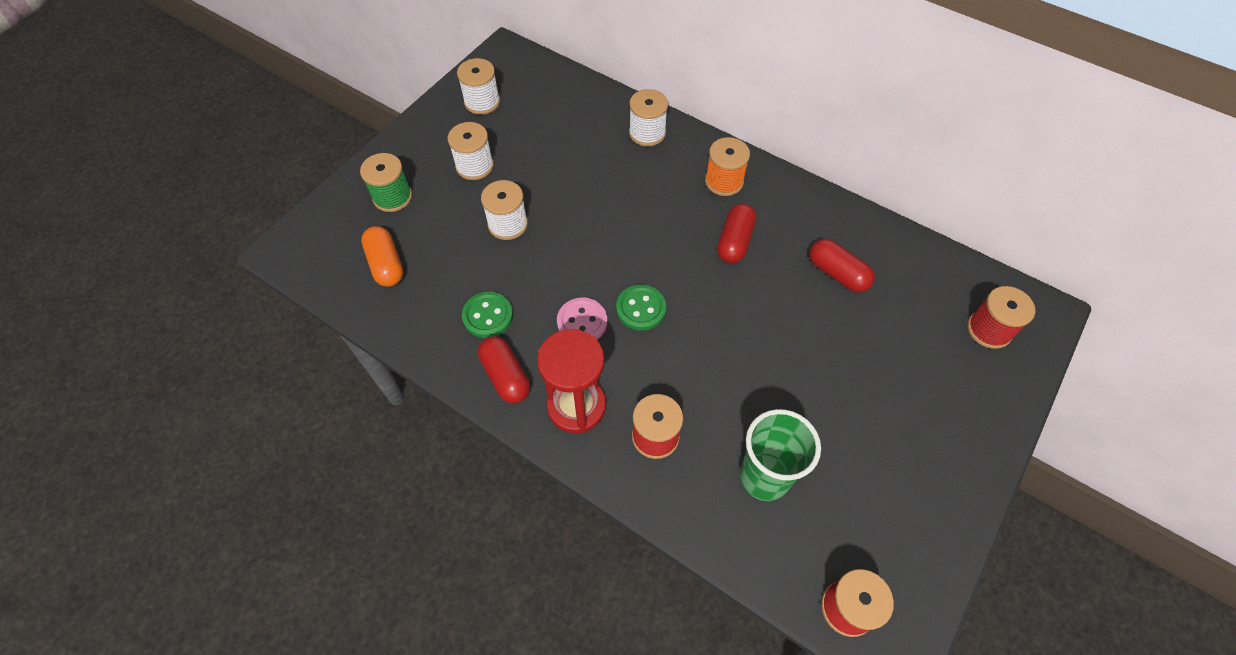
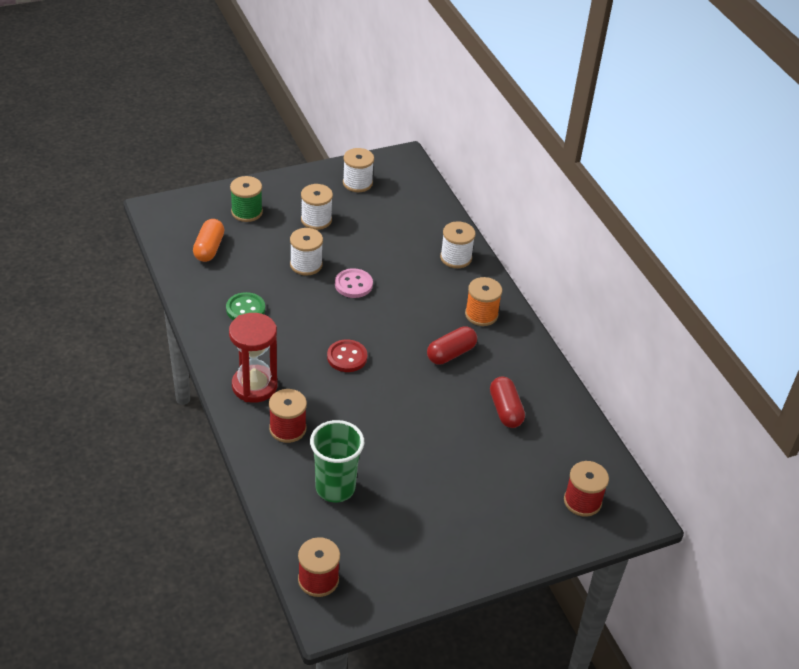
camera: 30 degrees right, 15 degrees down
red capsule [478,336,530,404] -> none
pink button [557,297,607,340] -> pink button moved to [335,268,373,298]
green button [616,285,666,331] -> red button [327,339,367,372]

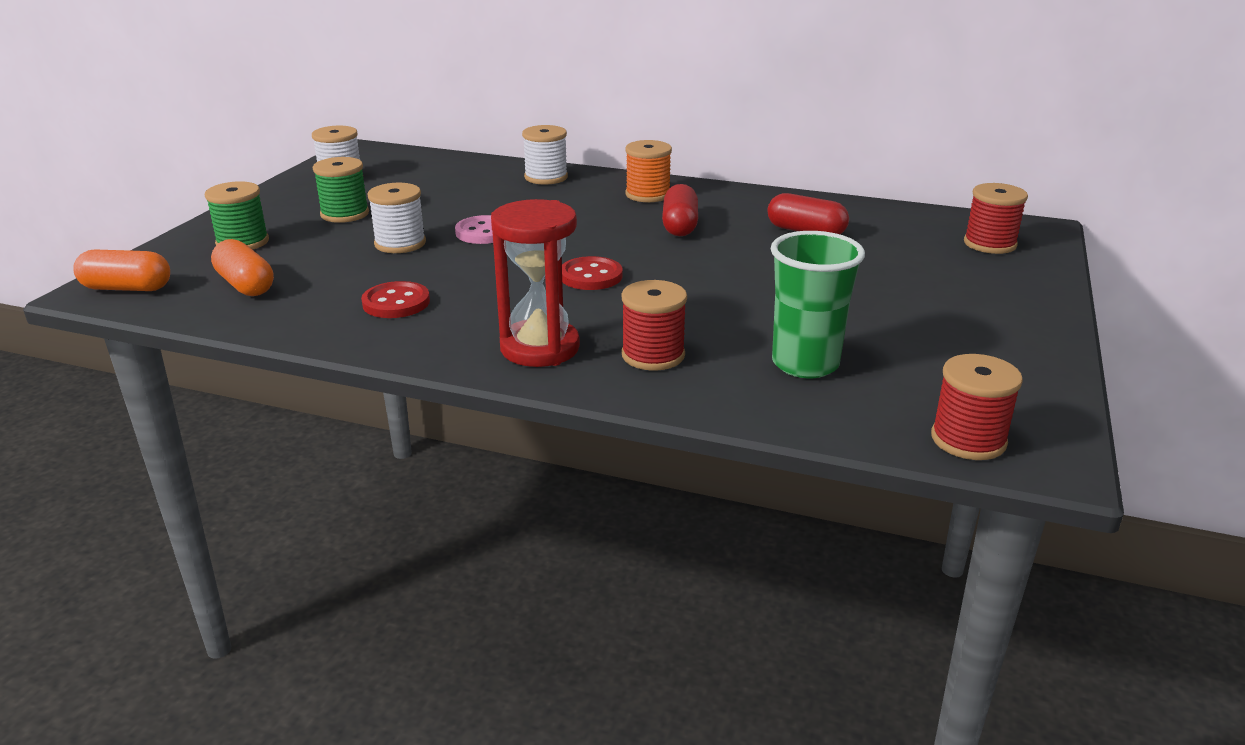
camera: 45 degrees left, 15 degrees down
green button [226,292,265,320] -> red button [361,281,430,318]
white spool [301,184,333,230] -> green spool [313,157,369,223]
none -> orange capsule [73,249,170,291]

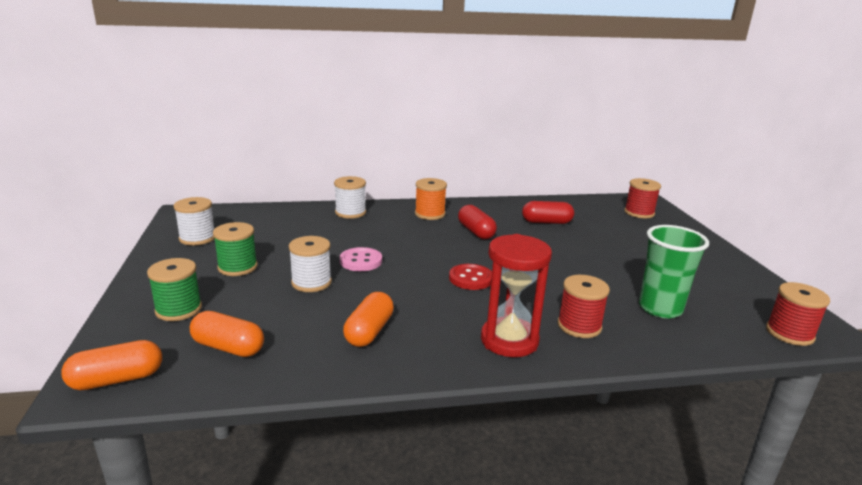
camera: 30 degrees left, 5 degrees down
red button [361,281,430,318] -> orange capsule [343,292,394,347]

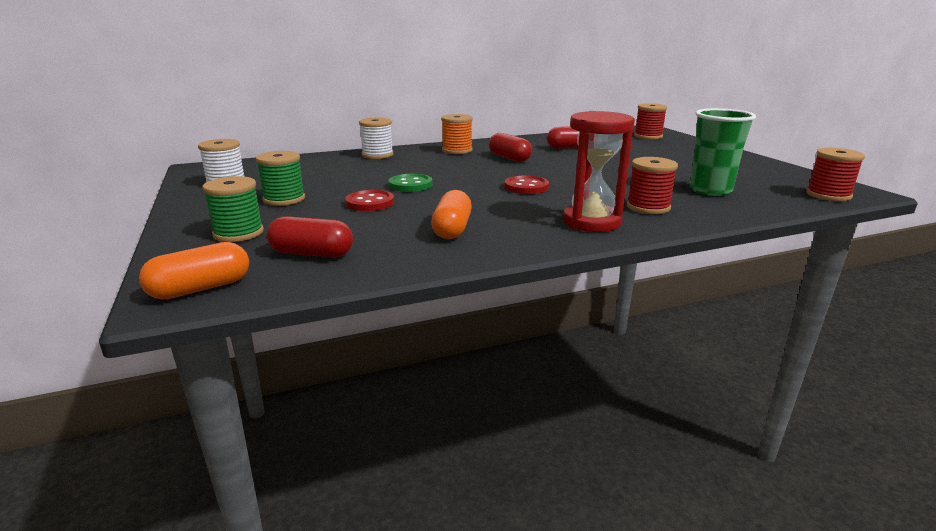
camera: 10 degrees left, 0 degrees up
orange capsule [190,311,264,357] -> red capsule [267,216,353,258]
white spool [289,236,332,292] -> red button [345,190,394,211]
pink button [340,247,382,271] -> green button [389,174,432,192]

▬▬▬

> _Work to complete_
Could you copy the listing exactly, leaving out any pictures?

> _The completed task_
camera: 30 degrees right, 15 degrees down
red capsule [478,336,530,404] -> none
pink button [557,297,607,340] -> pink button moved to [335,268,373,298]
green button [616,285,666,331] -> red button [327,339,367,372]

camera: 45 degrees left, 15 degrees down
green button [226,292,265,320] -> red button [361,281,430,318]
white spool [301,184,333,230] -> green spool [313,157,369,223]
none -> orange capsule [73,249,170,291]

camera: 30 degrees left, 5 degrees down
red button [361,281,430,318] -> orange capsule [343,292,394,347]

camera: 10 degrees left, 0 degrees up
orange capsule [190,311,264,357] -> red capsule [267,216,353,258]
white spool [289,236,332,292] -> red button [345,190,394,211]
pink button [340,247,382,271] -> green button [389,174,432,192]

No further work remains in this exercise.